Problem details -
A word-for-word copy of every entry below is required; the images do not belong in it.

=======

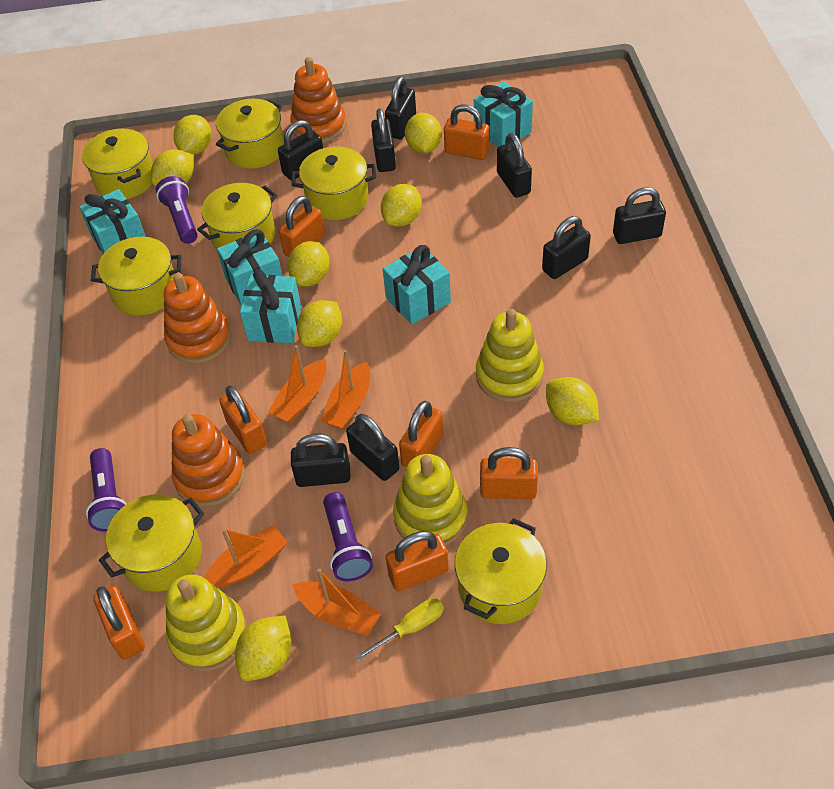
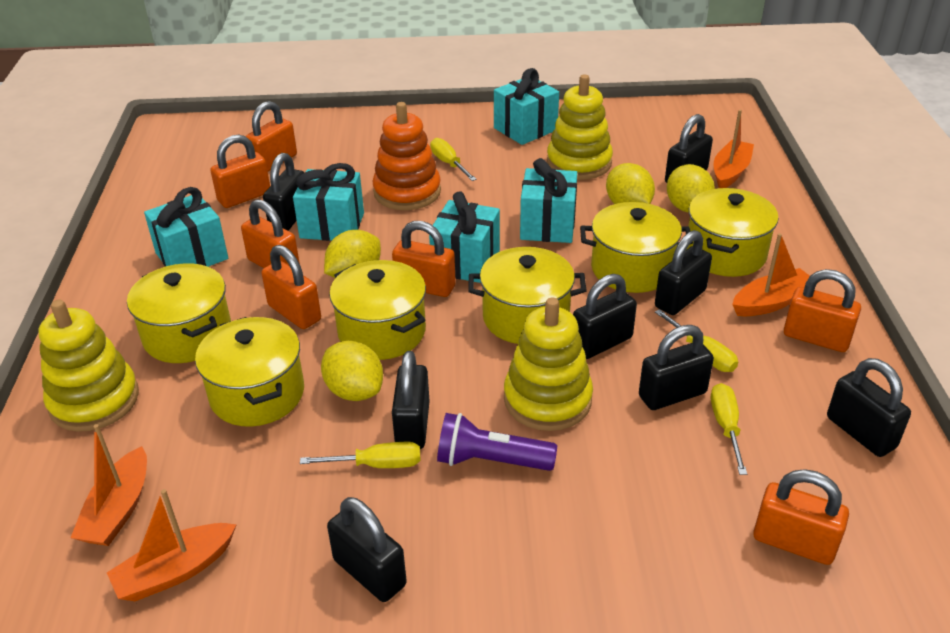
orange stacking toy: 3 -> 1
purple flashlight: 3 -> 1
yellow lemon: 8 -> 4
yellow pot: 7 -> 6
yellow screwdriver: 1 -> 4

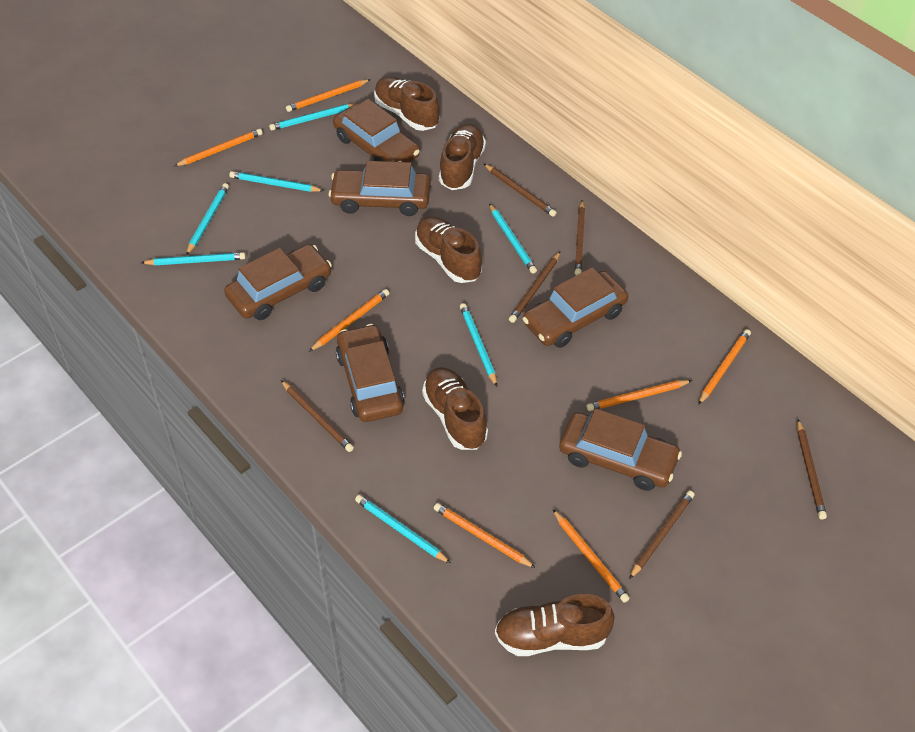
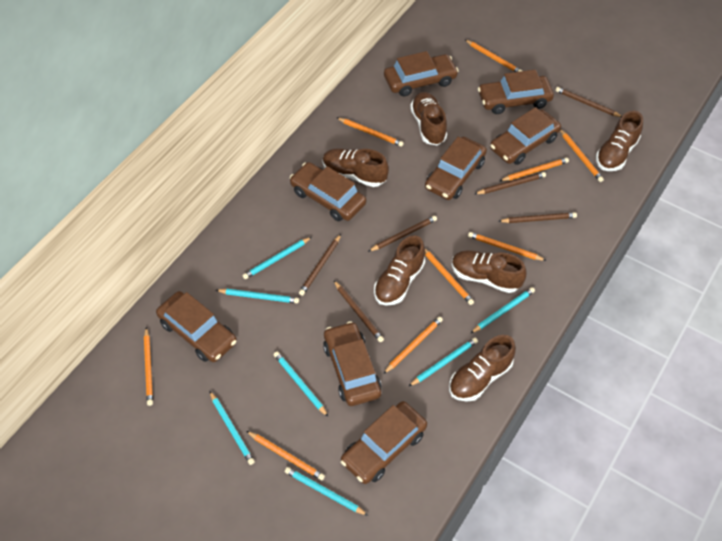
brown car: 6 -> 8
brown shoe: 5 -> 6
orange pencil: 7 -> 9

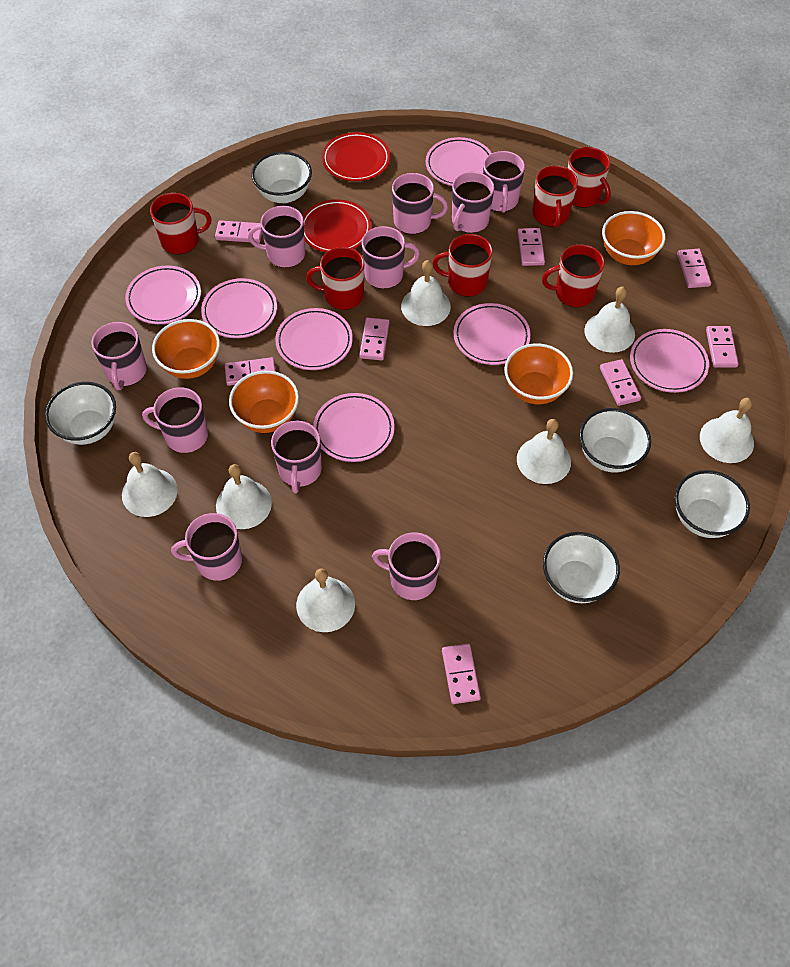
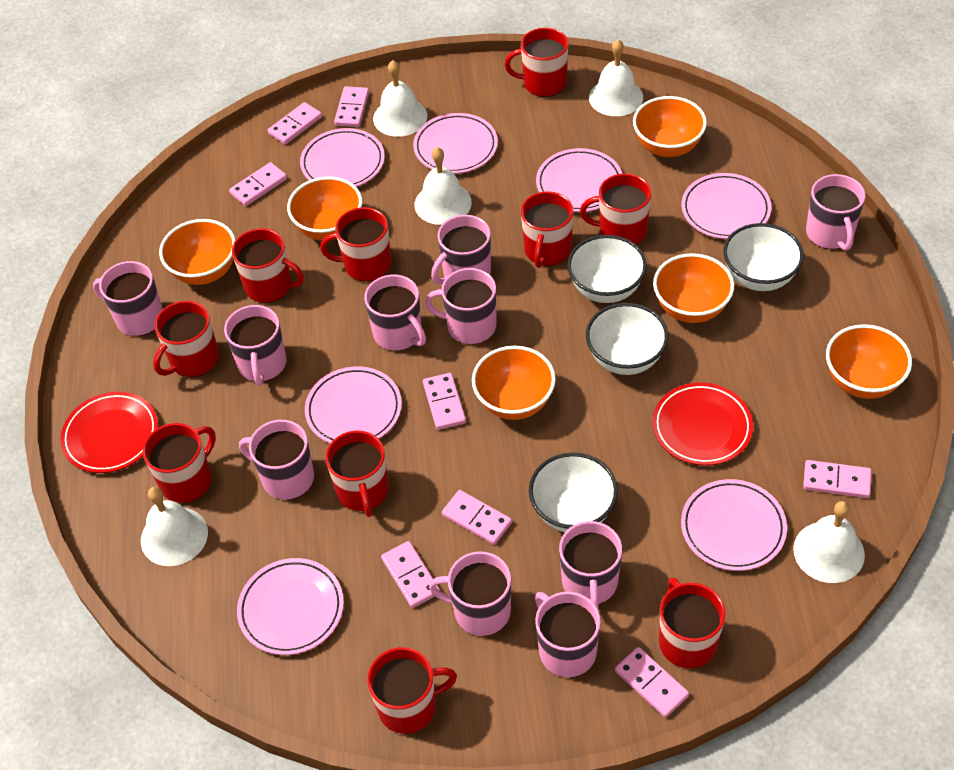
orange bowl: 4 -> 6
red mug: 6 -> 10
white bell: 7 -> 5
white bowl: 5 -> 4

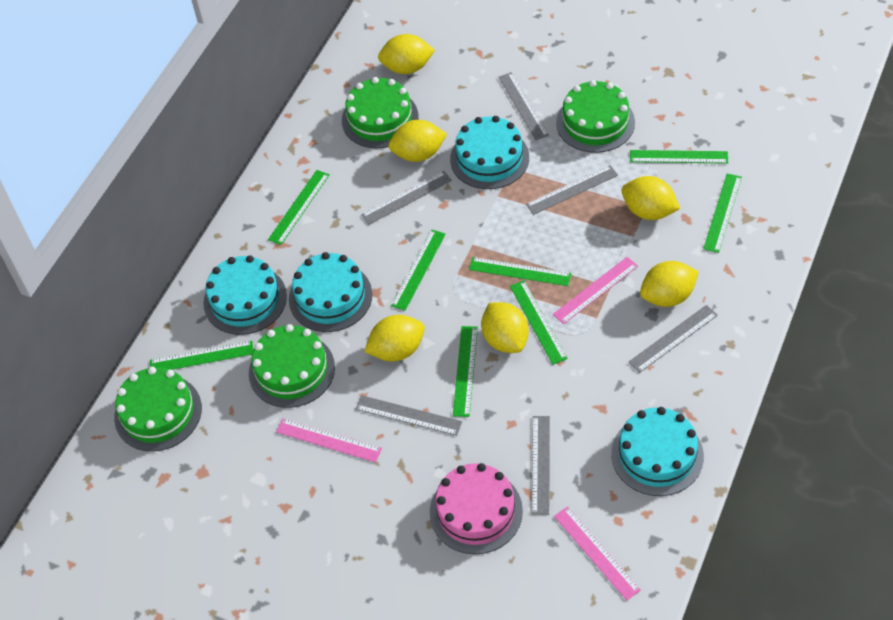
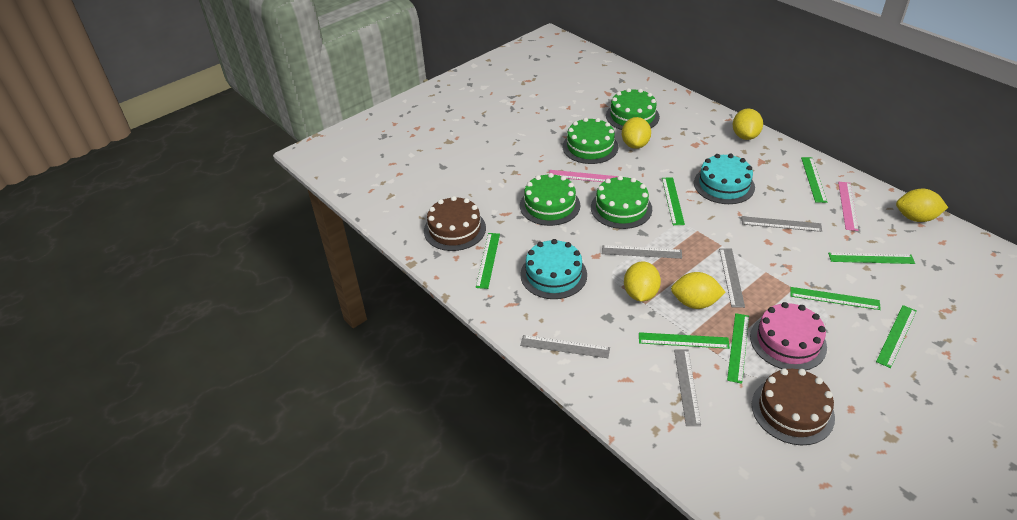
brown cake: 0 -> 2
grey ruler: 6 -> 5
pink ruler: 3 -> 2
turquoise cake: 4 -> 2
yellow lemon: 6 -> 5

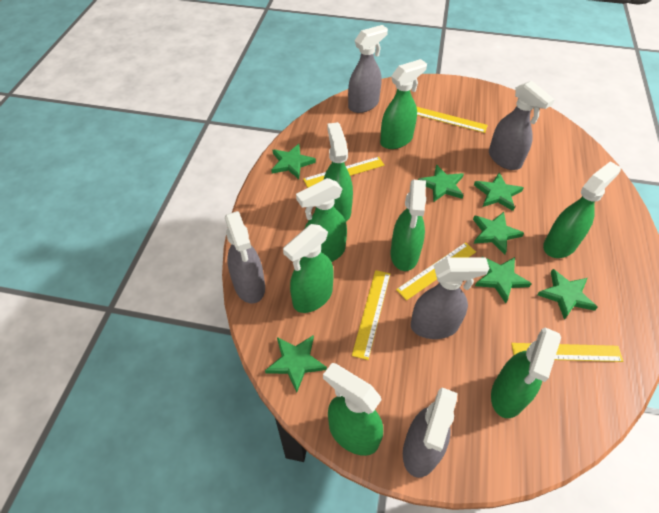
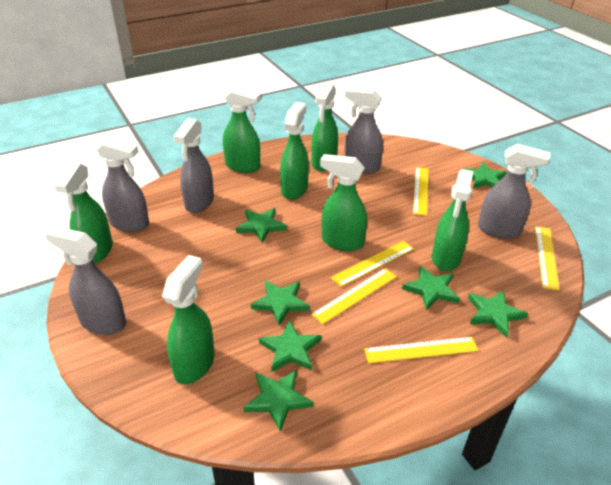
green spray bottle: 8 -> 7

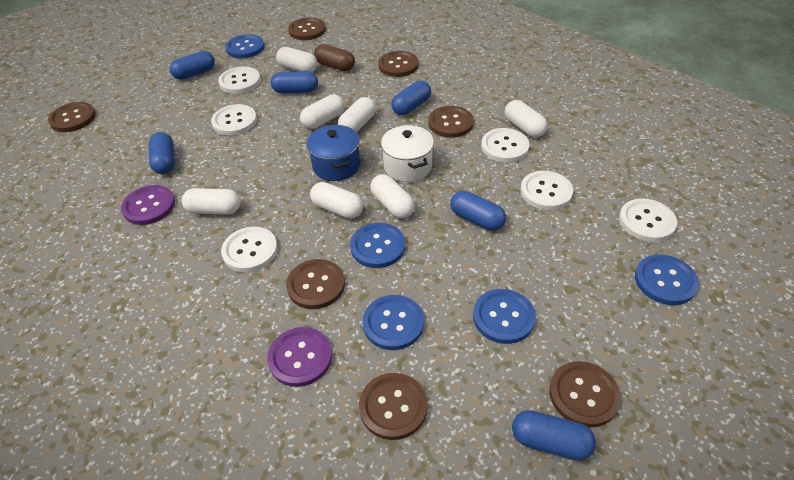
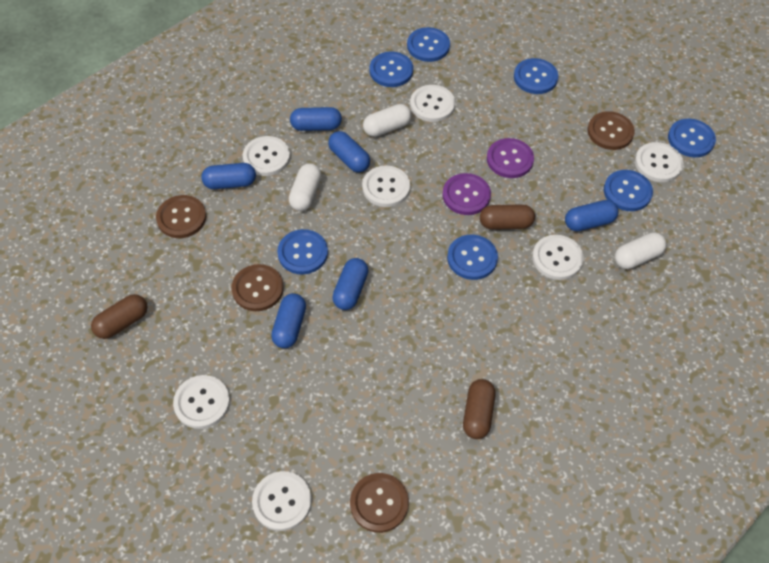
blue button: 5 -> 7
blue pot: 1 -> 0
brown button: 7 -> 4
brown capsule: 1 -> 3
white button: 6 -> 7
white capsule: 7 -> 3
white pot: 1 -> 0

=======

Task result -
orange stacking toy: 3 -> 1
purple flashlight: 3 -> 1
yellow lemon: 8 -> 4
yellow pot: 7 -> 6
yellow screwdriver: 1 -> 4

brown car: 6 -> 8
brown shoe: 5 -> 6
orange pencil: 7 -> 9

orange bowl: 4 -> 6
red mug: 6 -> 10
white bell: 7 -> 5
white bowl: 5 -> 4

brown cake: 0 -> 2
grey ruler: 6 -> 5
pink ruler: 3 -> 2
turquoise cake: 4 -> 2
yellow lemon: 6 -> 5

green spray bottle: 8 -> 7

blue button: 5 -> 7
blue pot: 1 -> 0
brown button: 7 -> 4
brown capsule: 1 -> 3
white button: 6 -> 7
white capsule: 7 -> 3
white pot: 1 -> 0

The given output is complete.